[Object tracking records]
★ ★ ★ ★

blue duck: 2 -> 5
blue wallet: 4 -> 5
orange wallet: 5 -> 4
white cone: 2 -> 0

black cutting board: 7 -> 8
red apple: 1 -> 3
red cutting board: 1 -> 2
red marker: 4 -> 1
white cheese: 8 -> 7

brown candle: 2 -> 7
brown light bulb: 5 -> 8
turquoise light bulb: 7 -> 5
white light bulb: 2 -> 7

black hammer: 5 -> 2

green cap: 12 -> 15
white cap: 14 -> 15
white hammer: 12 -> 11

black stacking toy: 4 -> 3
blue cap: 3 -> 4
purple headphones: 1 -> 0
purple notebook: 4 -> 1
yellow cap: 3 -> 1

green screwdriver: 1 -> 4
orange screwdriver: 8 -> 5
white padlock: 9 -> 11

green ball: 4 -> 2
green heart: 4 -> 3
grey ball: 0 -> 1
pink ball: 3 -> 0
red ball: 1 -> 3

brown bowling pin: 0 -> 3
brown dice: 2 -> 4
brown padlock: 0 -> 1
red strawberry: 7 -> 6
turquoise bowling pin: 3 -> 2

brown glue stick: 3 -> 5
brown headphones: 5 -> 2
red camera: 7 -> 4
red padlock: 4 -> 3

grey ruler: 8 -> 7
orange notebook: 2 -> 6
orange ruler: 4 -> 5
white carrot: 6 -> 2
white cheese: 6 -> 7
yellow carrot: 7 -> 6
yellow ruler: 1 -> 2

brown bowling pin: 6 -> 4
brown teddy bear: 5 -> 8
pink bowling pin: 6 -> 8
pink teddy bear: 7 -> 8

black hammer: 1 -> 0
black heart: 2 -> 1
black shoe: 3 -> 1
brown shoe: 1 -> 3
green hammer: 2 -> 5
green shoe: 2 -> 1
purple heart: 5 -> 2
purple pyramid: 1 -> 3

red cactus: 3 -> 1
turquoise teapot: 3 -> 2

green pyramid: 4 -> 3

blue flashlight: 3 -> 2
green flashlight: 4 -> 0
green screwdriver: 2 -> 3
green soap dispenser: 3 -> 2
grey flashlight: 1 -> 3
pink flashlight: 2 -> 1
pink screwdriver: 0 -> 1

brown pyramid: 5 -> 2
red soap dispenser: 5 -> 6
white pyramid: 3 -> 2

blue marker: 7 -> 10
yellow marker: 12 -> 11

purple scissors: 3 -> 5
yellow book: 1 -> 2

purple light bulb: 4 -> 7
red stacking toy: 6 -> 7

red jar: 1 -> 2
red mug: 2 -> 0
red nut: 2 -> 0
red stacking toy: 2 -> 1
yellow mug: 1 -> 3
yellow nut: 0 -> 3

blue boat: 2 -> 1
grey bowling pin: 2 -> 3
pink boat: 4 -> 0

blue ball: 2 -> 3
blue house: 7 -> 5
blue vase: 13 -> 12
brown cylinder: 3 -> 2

★ ★ ★ ★

* Work required
Transcribe, exactly as written, all lines of the entries above from the first to the one containing "pink ball: 3 -> 0", and no more.

* Answer below
blue duck: 2 -> 5
blue wallet: 4 -> 5
orange wallet: 5 -> 4
white cone: 2 -> 0

black cutting board: 7 -> 8
red apple: 1 -> 3
red cutting board: 1 -> 2
red marker: 4 -> 1
white cheese: 8 -> 7

brown candle: 2 -> 7
brown light bulb: 5 -> 8
turquoise light bulb: 7 -> 5
white light bulb: 2 -> 7

black hammer: 5 -> 2

green cap: 12 -> 15
white cap: 14 -> 15
white hammer: 12 -> 11

black stacking toy: 4 -> 3
blue cap: 3 -> 4
purple headphones: 1 -> 0
purple notebook: 4 -> 1
yellow cap: 3 -> 1

green screwdriver: 1 -> 4
orange screwdriver: 8 -> 5
white padlock: 9 -> 11

green ball: 4 -> 2
green heart: 4 -> 3
grey ball: 0 -> 1
pink ball: 3 -> 0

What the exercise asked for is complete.